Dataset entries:

┄┄┄┄┄┄┄┄┄┄

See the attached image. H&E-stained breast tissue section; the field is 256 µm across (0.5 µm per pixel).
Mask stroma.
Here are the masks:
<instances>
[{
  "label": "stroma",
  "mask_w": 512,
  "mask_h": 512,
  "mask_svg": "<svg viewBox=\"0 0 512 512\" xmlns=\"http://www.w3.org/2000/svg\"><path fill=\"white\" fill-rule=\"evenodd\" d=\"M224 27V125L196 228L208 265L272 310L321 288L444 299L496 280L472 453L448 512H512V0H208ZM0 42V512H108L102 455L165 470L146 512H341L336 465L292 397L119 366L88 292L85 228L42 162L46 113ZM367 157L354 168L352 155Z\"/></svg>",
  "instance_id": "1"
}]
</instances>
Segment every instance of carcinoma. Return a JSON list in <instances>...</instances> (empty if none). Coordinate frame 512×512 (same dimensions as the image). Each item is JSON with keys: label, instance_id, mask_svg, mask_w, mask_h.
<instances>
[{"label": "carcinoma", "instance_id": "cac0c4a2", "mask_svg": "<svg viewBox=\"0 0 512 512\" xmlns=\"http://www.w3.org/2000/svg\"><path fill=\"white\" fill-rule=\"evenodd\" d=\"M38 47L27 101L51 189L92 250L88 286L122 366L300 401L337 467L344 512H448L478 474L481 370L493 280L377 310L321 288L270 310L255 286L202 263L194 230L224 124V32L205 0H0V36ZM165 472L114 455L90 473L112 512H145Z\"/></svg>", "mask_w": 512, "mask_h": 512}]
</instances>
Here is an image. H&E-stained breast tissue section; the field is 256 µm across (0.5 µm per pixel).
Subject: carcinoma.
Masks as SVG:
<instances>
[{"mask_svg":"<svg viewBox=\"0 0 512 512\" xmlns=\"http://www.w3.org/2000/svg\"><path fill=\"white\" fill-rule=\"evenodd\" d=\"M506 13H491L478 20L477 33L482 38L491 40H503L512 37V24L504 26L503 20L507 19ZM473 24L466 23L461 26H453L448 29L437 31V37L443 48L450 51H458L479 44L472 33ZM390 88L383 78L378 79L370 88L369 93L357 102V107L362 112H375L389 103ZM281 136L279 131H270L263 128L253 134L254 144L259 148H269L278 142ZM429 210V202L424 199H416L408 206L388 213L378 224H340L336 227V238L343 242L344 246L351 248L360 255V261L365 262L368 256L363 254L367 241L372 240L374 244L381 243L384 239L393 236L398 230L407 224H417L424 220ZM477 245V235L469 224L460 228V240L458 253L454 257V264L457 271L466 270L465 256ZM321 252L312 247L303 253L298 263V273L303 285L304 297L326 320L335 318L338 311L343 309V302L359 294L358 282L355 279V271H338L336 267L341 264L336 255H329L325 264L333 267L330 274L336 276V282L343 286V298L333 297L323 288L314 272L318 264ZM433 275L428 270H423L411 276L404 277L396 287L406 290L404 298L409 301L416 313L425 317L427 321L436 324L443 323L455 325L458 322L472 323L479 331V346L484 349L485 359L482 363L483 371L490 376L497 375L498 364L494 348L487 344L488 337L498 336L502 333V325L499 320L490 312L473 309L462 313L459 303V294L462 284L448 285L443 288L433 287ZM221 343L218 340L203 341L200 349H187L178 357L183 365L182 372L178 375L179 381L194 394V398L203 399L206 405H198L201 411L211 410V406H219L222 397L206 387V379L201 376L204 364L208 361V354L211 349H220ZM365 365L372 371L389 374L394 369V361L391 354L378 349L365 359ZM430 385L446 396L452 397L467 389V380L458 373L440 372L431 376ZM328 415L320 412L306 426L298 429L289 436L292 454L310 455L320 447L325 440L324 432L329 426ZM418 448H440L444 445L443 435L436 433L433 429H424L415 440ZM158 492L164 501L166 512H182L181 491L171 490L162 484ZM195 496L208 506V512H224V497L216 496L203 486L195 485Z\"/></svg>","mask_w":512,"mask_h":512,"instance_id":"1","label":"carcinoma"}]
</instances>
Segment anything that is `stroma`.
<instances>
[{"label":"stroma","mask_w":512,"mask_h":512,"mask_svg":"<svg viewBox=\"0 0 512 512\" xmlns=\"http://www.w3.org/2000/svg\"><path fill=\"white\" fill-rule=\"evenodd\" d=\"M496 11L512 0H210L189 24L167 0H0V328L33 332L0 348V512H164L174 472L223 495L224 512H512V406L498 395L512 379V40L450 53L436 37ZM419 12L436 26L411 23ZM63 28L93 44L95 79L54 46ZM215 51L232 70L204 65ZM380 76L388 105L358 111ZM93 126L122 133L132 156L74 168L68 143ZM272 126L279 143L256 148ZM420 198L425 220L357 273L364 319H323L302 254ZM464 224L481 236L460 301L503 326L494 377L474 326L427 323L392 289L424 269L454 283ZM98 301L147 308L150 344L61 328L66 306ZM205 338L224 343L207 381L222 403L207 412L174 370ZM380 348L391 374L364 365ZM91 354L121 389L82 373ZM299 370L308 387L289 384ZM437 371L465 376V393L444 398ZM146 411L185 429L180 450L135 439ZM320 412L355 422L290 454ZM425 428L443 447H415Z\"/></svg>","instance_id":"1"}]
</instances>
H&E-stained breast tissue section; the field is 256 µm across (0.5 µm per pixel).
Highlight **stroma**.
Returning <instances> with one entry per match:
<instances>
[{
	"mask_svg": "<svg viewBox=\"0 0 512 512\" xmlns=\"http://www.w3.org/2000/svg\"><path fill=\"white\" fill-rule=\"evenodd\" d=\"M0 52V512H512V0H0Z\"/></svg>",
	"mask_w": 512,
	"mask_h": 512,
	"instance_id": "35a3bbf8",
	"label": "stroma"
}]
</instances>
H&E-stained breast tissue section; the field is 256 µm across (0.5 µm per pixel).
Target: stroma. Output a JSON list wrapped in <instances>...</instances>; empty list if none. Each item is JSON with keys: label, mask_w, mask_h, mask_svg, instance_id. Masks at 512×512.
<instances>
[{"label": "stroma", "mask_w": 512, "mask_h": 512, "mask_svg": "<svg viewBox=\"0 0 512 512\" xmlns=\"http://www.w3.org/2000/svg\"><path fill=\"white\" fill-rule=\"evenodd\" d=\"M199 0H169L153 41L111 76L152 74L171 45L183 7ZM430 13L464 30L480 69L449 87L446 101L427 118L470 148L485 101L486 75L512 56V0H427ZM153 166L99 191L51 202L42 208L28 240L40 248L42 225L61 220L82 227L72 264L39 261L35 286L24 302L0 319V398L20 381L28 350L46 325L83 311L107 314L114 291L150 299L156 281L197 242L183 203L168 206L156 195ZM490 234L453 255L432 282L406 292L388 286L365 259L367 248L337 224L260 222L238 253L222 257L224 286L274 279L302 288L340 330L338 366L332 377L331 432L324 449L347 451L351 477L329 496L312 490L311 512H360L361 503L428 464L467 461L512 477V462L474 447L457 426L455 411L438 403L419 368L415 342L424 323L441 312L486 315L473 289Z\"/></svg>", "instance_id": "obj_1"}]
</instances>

┄┄┄┄┄┄┄┄┄┄

EXERCISE DIRECTIONS. Using the data above, extract exactly the lines from the one that holds "Segment every instance" to the one that holds "Here is an image.", both ends included, and no others.

ANSWER FOR THE TASK.
Segment every instance of carcinoma. Return a JSON list in <instances>...</instances> (empty if none). Coordinate frame 512×512 (same dimensions as the image). Each item is JSON with keys: label, instance_id, mask_svg, mask_w, mask_h.
<instances>
[{"label": "carcinoma", "instance_id": "cac0c4a2", "mask_svg": "<svg viewBox=\"0 0 512 512\" xmlns=\"http://www.w3.org/2000/svg\"><path fill=\"white\" fill-rule=\"evenodd\" d=\"M38 47L27 101L51 189L92 250L88 286L122 366L300 401L337 467L344 512H448L478 474L481 370L493 280L377 310L321 288L270 310L255 286L202 263L194 230L224 124V32L205 0H0V36ZM165 472L114 455L90 473L112 512H145Z\"/></svg>", "mask_w": 512, "mask_h": 512}]
</instances>
Here is an image. H&E-stained breast tissue section; the field is 256 µm across (0.5 µm per pixel).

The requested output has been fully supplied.